> [Task]
Leaving out all pictures, reproduce the entries below exactly, from the first line through the line that contains "white 1x1 round brick [184,470,225,527]".

> [Data to examine]
○ ○ ○ ○ ○ ○ ○

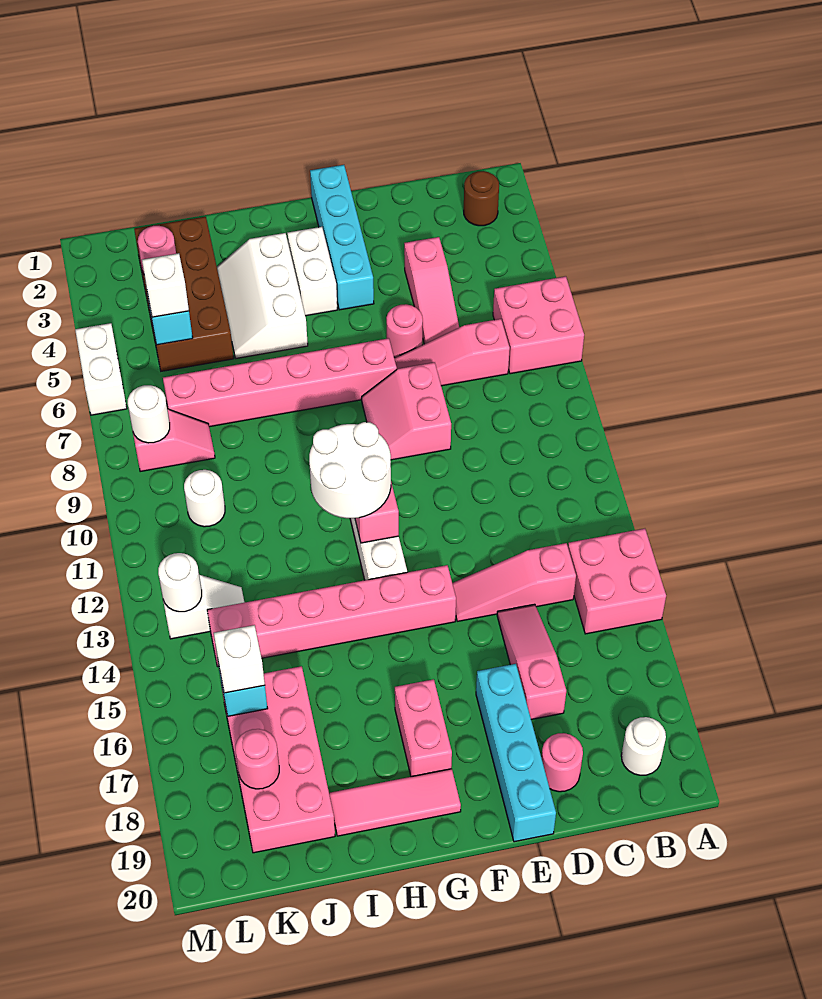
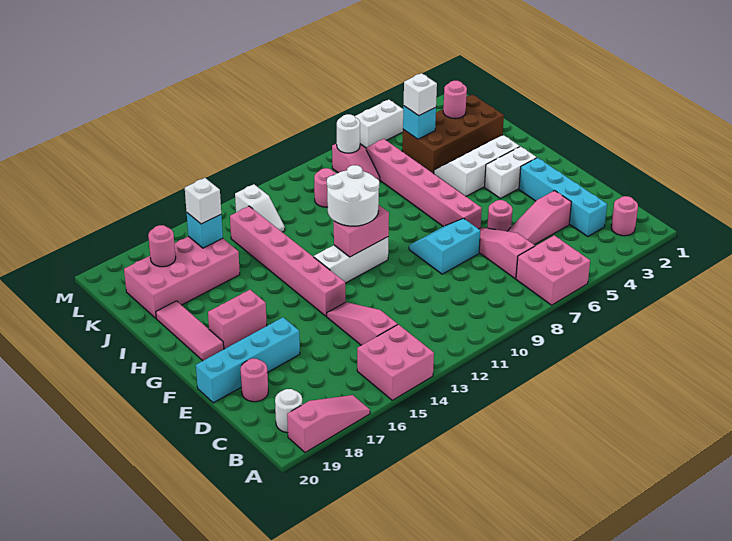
brown 1x1 round brick [464,171,499,226] -> pink 1x1 round brick [611,196,638,236]
pink 1x3 slope [497,604,566,720] -> pink 1x3 slope moved to [287,395,370,452]
pink 2x2 slope [362,362,451,460] -> cyan 2x2 slope [409,218,480,274]
cyan 1x4 brick [310,165,374,310] -> cyan 1x4 brick turned to [519,158,607,237]
white 1x1 round brick [184,470,225,527] -> pink 1x1 round brick [314,168,336,207]
white 1x1 round brick [158,553,202,612] -> none

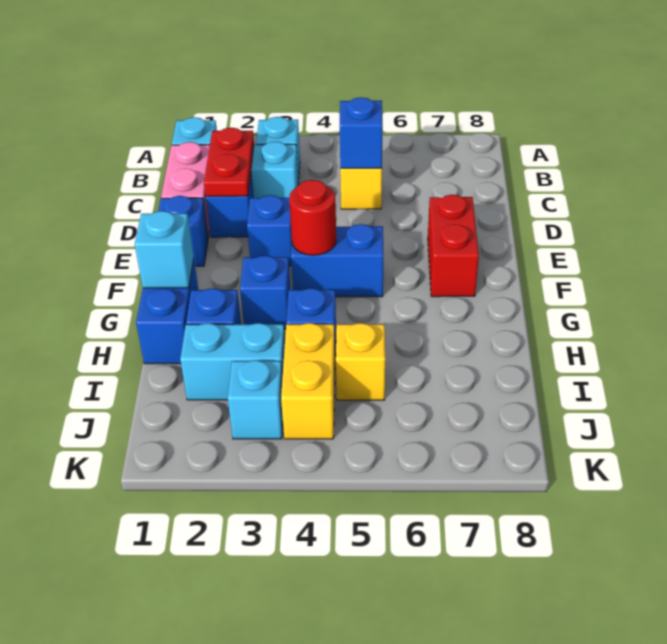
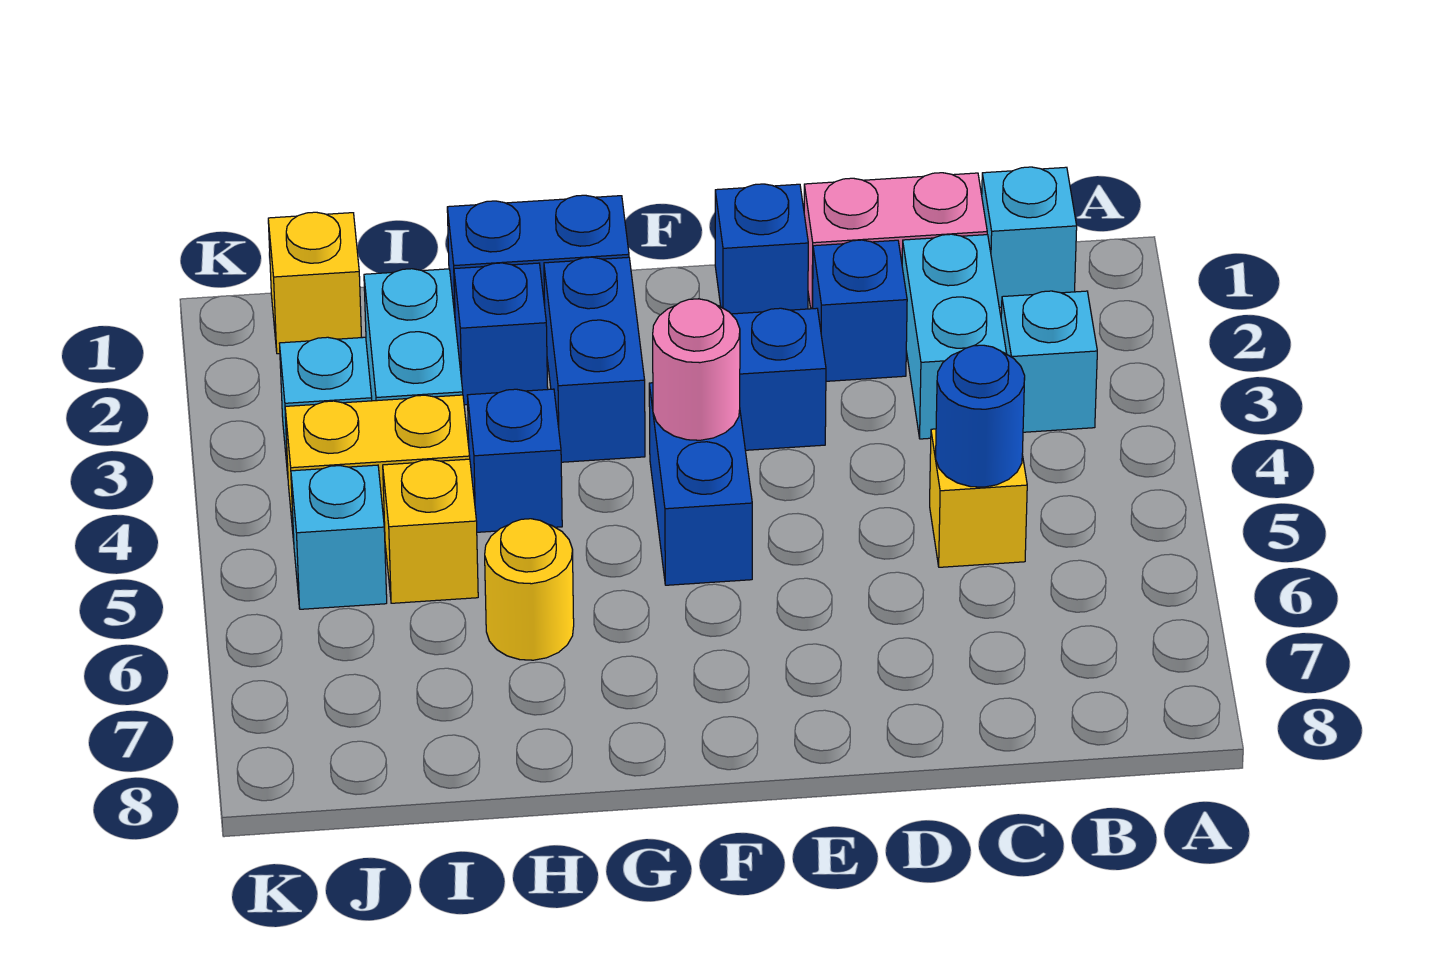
red 1x2 plate [204,128,254,196] -> none
blue 1x1 brick [340,97,382,168] -> blue 1x1 round brick [936,345,1025,487]
red 1x2 brick [428,195,479,297] -> none
red 1x1 round brick [289,180,336,255] -> pink 1x1 round brick [653,299,740,440]
cyan 1x1 brick [135,211,194,288] -> cyan 1x1 brick moved to [291,465,387,609]
blue 1x1 brick [240,255,291,329] -> blue 1x2 brick [544,257,645,462]
none -> yellow 1x1 round brick [485,519,574,660]
none -> yellow 1x1 brick [268,212,362,354]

○ ○ ○ ○ ○ ○ ○

> [Written response]
brown 1x1 round brick [464,171,499,226] -> pink 1x1 round brick [611,196,638,236]
pink 1x3 slope [497,604,566,720] -> pink 1x3 slope moved to [287,395,370,452]
pink 2x2 slope [362,362,451,460] -> cyan 2x2 slope [409,218,480,274]
cyan 1x4 brick [310,165,374,310] -> cyan 1x4 brick turned to [519,158,607,237]
white 1x1 round brick [184,470,225,527] -> pink 1x1 round brick [314,168,336,207]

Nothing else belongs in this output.